Nothing but the lines from the one including "SW1: switch (DRV, LED) -> none" through the last line of the entries, restated exactly, should appear in the answer; omit the pictures.

(Data for analysis)

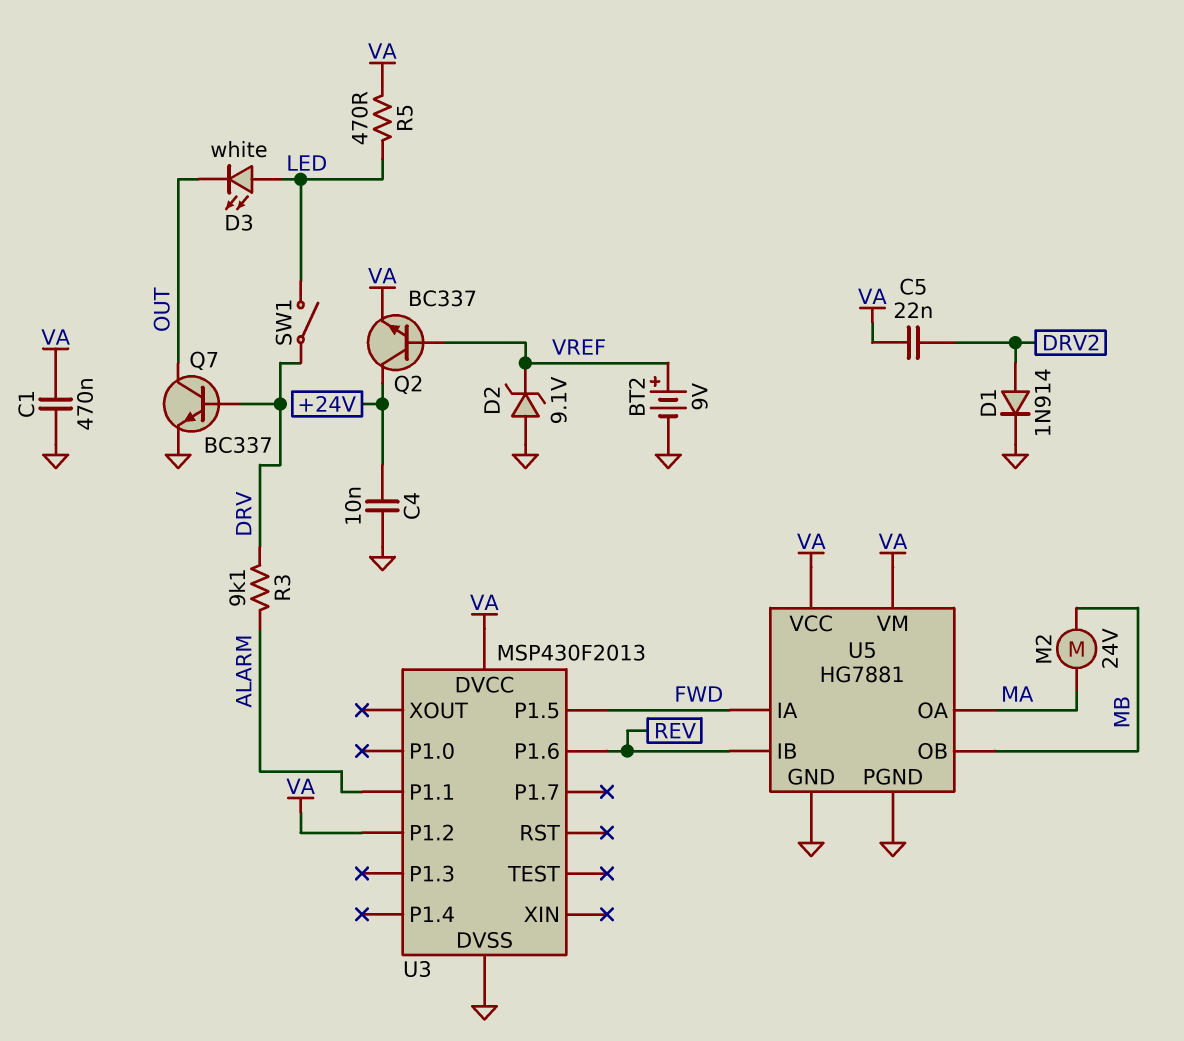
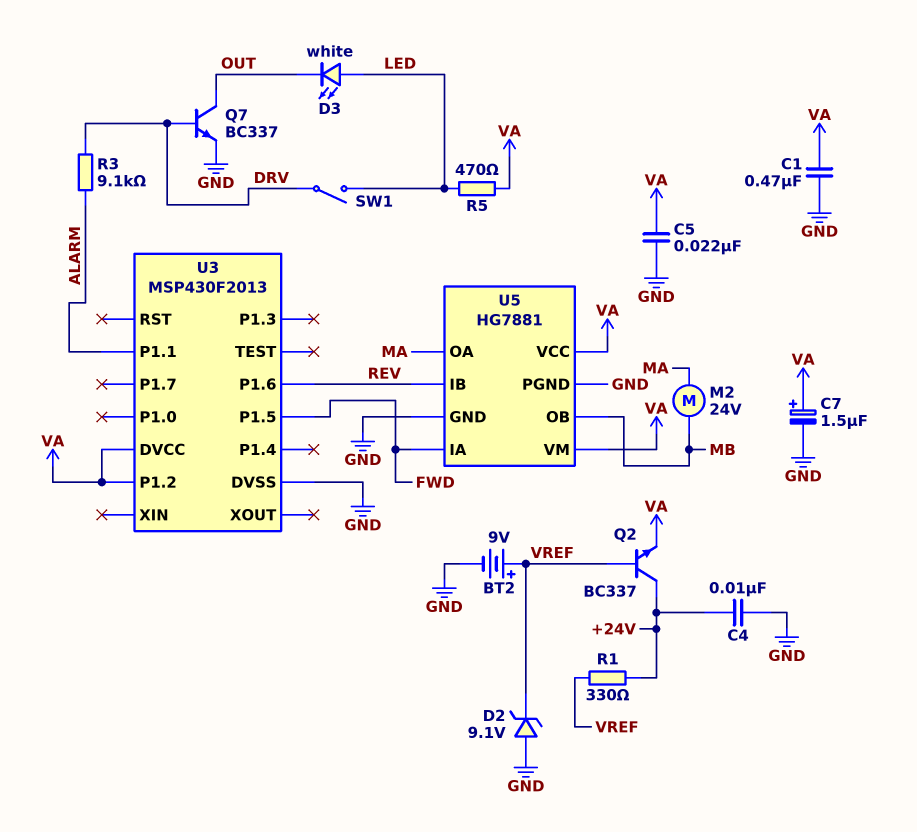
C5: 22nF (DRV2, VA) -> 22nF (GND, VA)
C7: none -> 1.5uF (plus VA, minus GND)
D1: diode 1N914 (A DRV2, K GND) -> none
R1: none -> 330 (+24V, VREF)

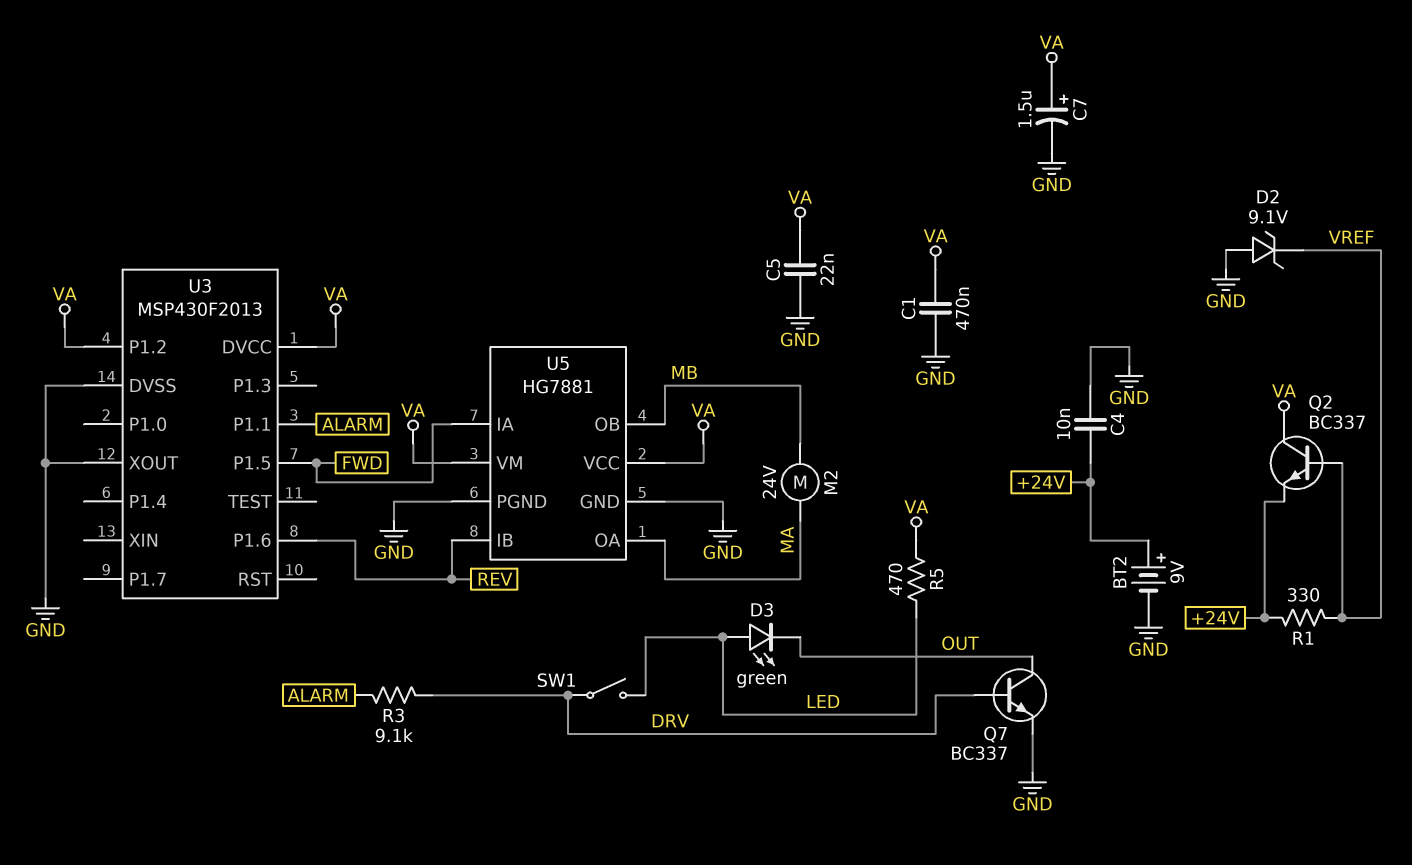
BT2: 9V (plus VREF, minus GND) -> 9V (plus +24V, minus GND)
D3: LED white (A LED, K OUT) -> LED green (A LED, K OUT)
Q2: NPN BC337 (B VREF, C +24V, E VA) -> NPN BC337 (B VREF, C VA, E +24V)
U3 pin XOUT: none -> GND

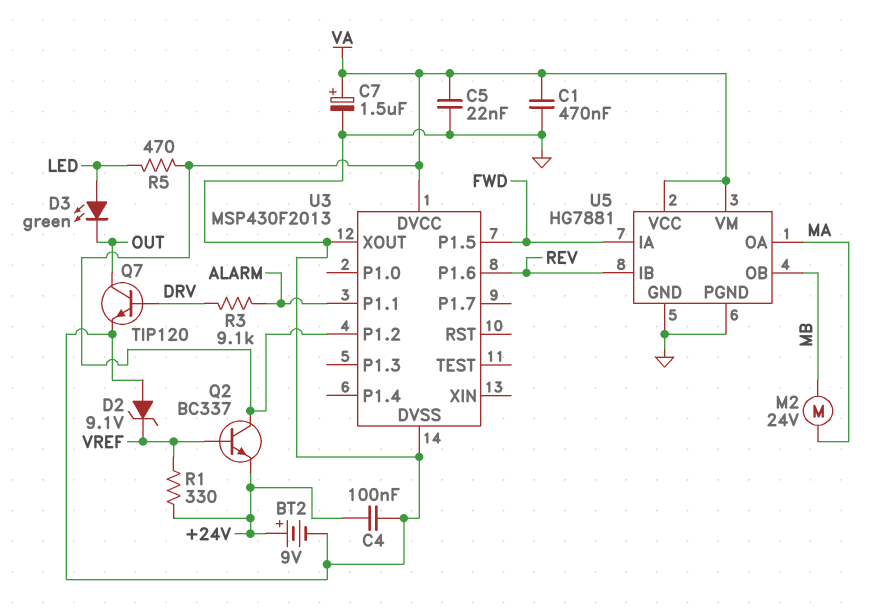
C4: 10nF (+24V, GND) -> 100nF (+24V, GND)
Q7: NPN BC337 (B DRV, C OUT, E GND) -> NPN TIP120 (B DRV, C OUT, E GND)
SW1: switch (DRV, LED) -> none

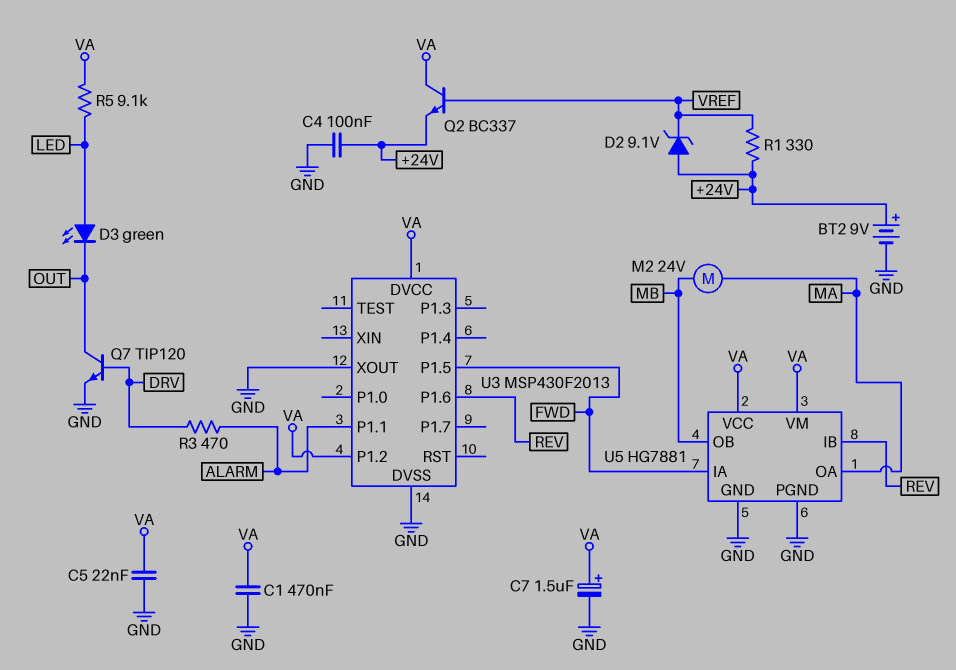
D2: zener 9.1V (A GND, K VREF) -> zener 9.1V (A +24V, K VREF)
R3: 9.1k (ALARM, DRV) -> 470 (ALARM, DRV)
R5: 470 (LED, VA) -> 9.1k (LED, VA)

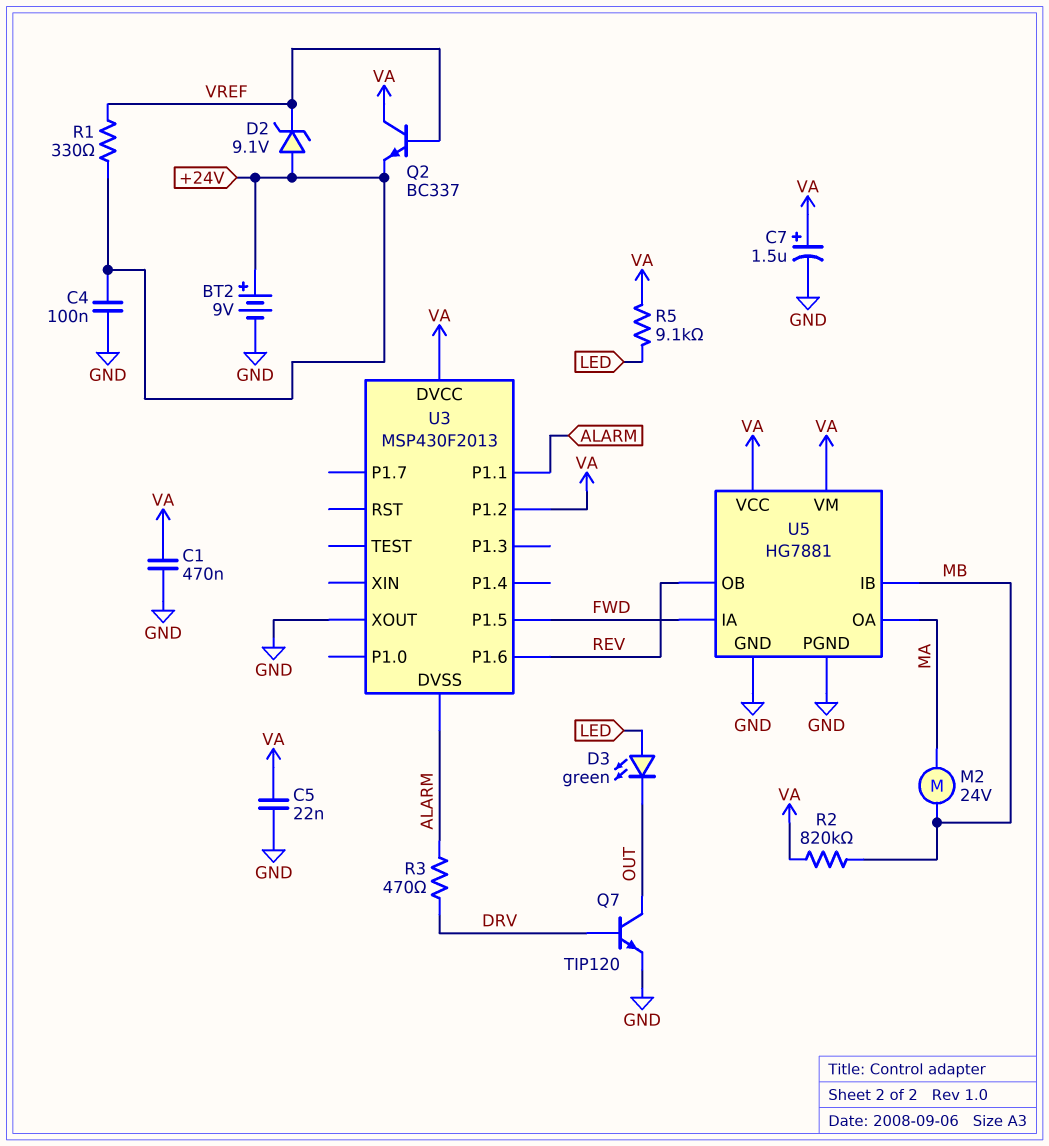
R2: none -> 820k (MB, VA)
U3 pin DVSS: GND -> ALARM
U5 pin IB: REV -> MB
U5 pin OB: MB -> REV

(End Data for analysis)

Task output
SW1: switch (DRV, LED) -> none

D2: zener 9.1V (A GND, K VREF) -> zener 9.1V (A +24V, K VREF)
R3: 9.1k (ALARM, DRV) -> 470 (ALARM, DRV)
R5: 470 (LED, VA) -> 9.1k (LED, VA)

R2: none -> 820k (MB, VA)
U3 pin DVSS: GND -> ALARM
U5 pin IB: REV -> MB
U5 pin OB: MB -> REV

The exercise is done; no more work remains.